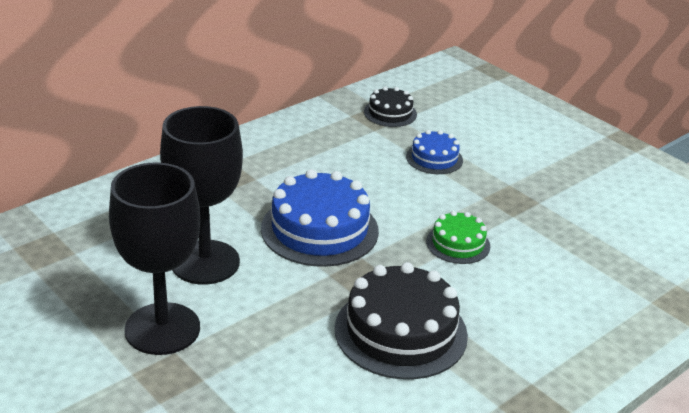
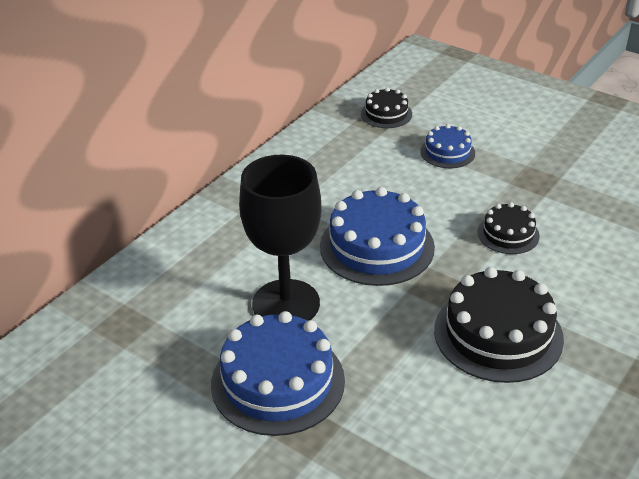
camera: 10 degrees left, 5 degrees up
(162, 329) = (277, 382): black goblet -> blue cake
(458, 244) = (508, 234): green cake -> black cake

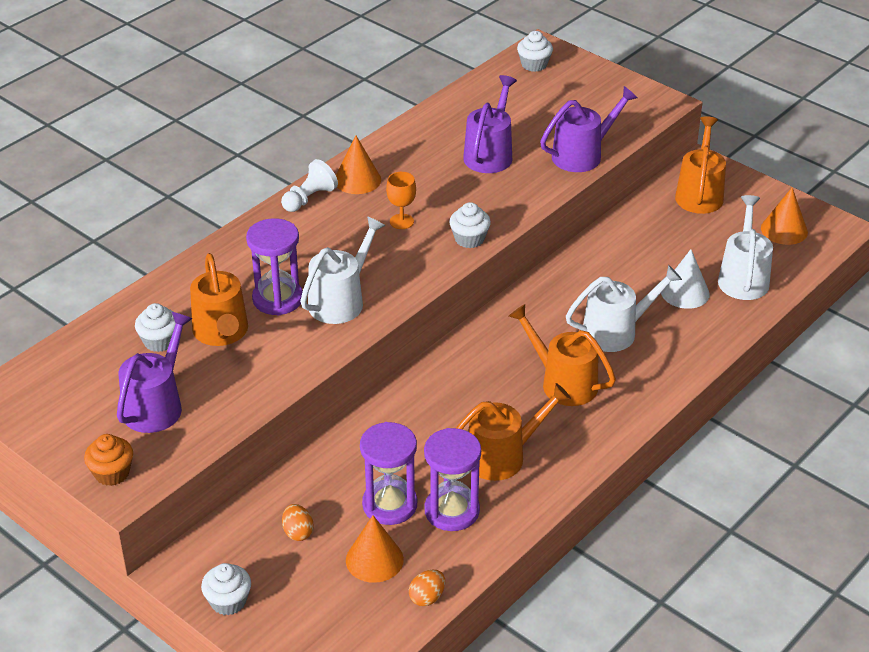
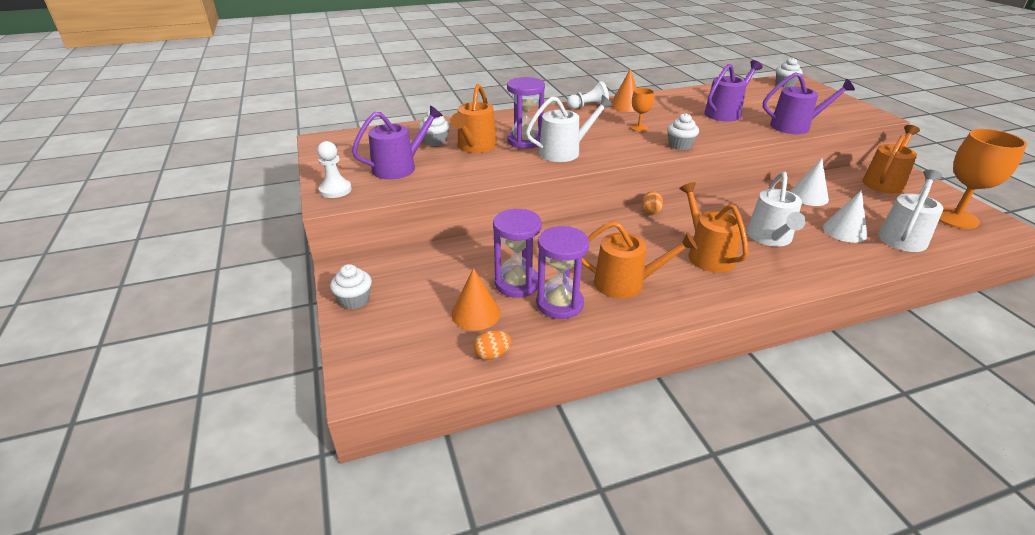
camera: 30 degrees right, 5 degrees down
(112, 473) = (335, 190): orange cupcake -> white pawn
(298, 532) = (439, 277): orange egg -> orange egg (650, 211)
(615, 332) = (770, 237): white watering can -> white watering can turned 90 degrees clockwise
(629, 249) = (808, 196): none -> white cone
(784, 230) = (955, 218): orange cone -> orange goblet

──────────────────────────────

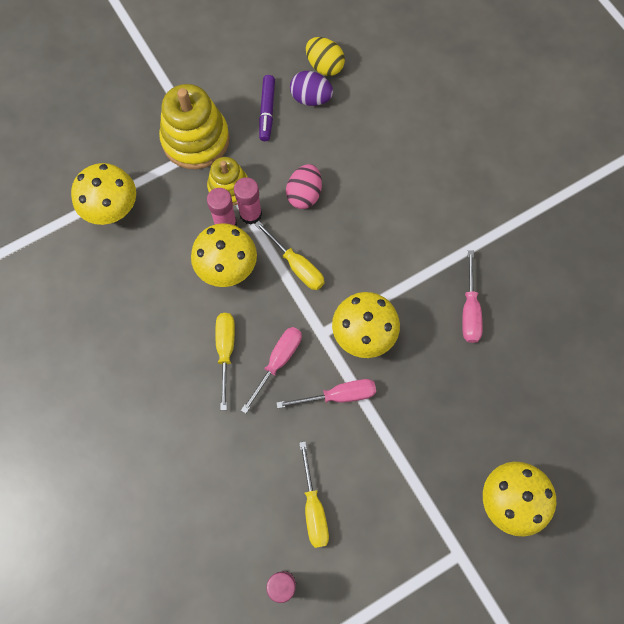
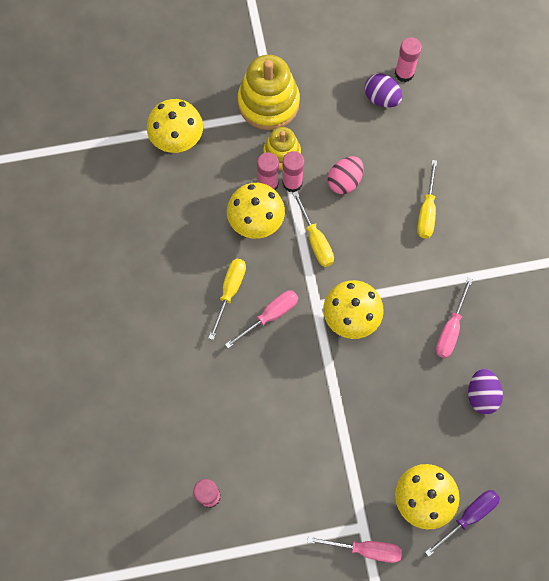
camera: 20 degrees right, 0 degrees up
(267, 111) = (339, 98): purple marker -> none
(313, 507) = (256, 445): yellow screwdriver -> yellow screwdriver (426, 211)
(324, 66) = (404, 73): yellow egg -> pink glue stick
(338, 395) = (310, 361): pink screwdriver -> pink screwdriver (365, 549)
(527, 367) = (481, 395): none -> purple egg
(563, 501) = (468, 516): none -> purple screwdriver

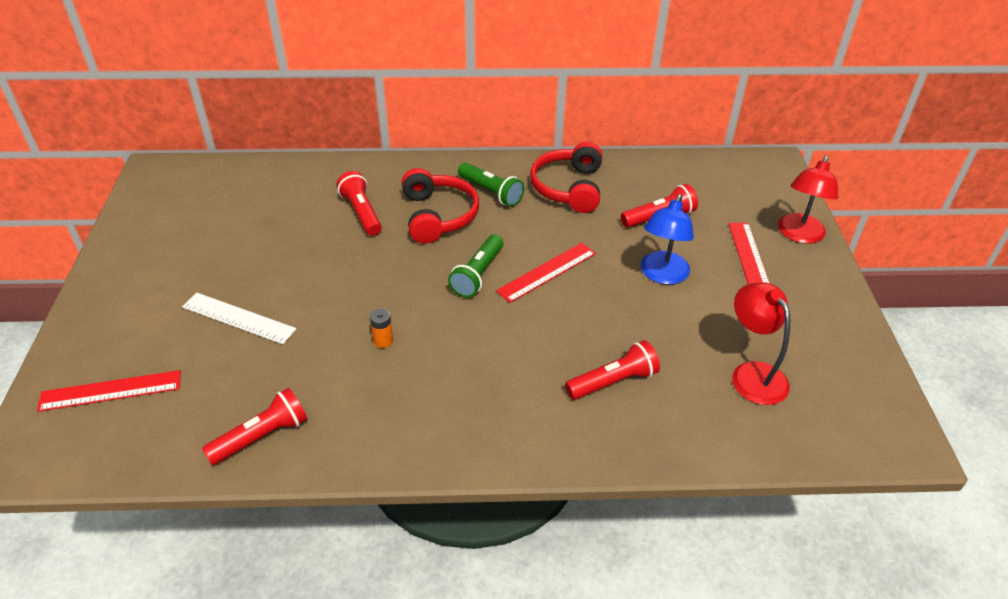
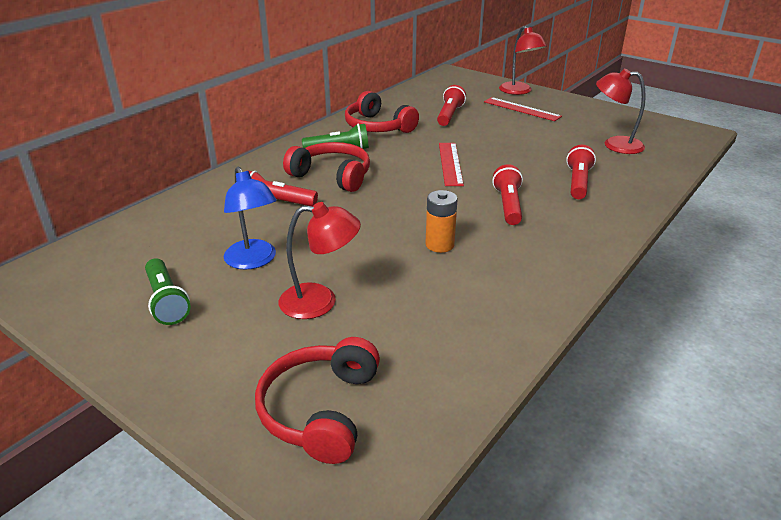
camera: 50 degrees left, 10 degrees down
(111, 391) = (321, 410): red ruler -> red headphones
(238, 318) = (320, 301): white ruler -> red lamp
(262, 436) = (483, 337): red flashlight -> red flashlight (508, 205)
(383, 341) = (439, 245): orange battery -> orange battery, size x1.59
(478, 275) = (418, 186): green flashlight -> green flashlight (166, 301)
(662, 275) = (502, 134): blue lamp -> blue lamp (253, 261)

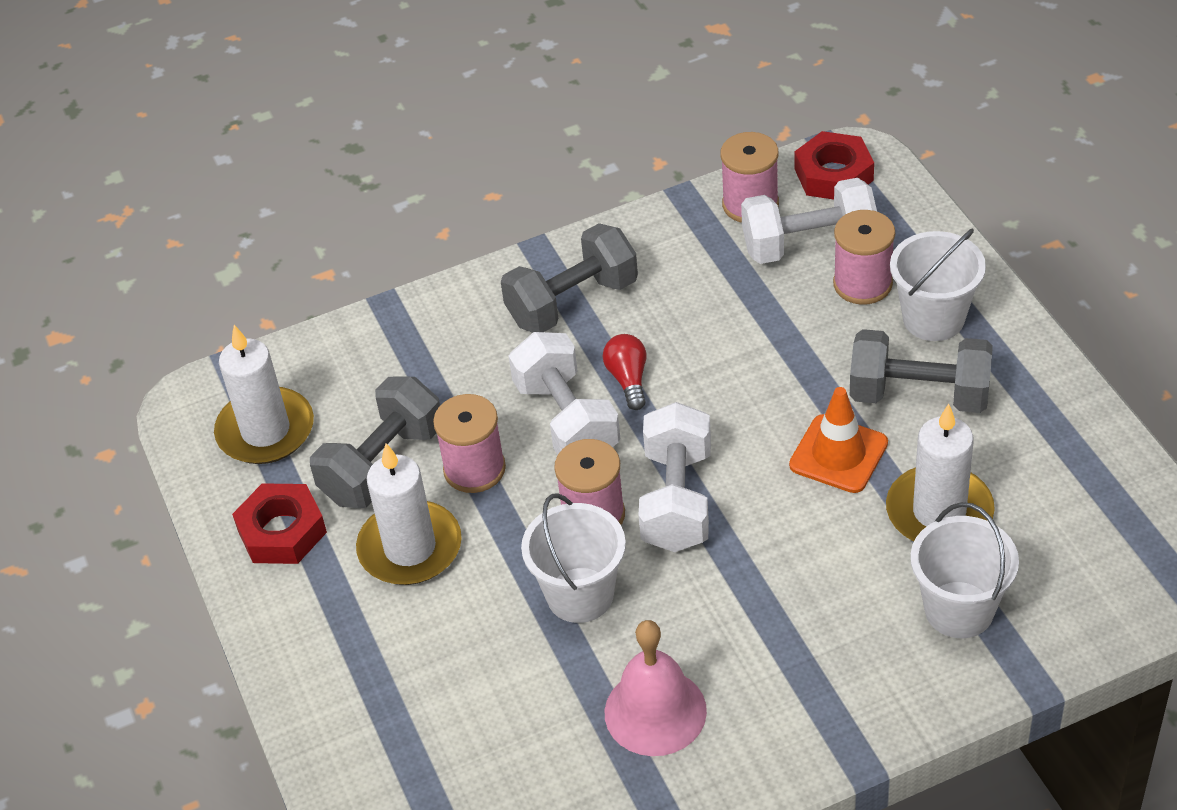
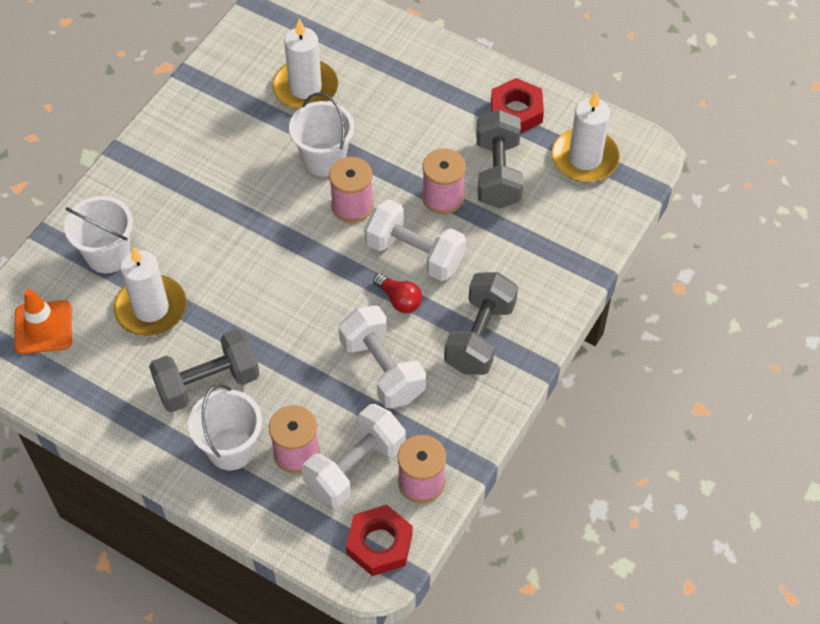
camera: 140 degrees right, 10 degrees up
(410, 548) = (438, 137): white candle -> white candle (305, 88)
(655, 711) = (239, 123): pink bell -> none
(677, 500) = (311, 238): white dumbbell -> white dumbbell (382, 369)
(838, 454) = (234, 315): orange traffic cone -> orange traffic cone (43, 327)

──────────────────────────────

# [Directions for this task]
Exactly as written above, retype the lines starting at the one holding "camera: 10 degrees left, 5 degrees up" and ending at the one holding "(298, 532) = (439, 277): orange", both included, but not the pictures.

# [Solution to this problem]
camera: 10 degrees left, 5 degrees up
(162, 329) = (277, 382): black goblet -> blue cake
(458, 244) = (508, 234): green cake -> black cake

camera: 30 degrees right, 5 degrees down
(112, 473) = (335, 190): orange cupcake -> white pawn
(298, 532) = (439, 277): orange egg -> orange egg (650, 211)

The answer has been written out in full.